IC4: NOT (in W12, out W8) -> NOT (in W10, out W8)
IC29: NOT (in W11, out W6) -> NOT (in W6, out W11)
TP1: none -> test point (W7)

+++++

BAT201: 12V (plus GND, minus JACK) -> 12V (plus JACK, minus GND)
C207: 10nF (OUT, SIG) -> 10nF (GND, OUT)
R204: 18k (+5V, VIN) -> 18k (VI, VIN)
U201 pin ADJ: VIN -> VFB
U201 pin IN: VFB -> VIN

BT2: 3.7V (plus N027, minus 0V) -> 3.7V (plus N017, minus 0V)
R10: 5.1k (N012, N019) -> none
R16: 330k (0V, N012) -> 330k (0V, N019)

+++++

Retype exactly the lines above, from the one with "IC4: NOT (in" through the one with "TP1: none -> test point (W7)", inclusive.

IC4: NOT (in W12, out W8) -> NOT (in W10, out W8)
IC29: NOT (in W11, out W6) -> NOT (in W6, out W11)
TP1: none -> test point (W7)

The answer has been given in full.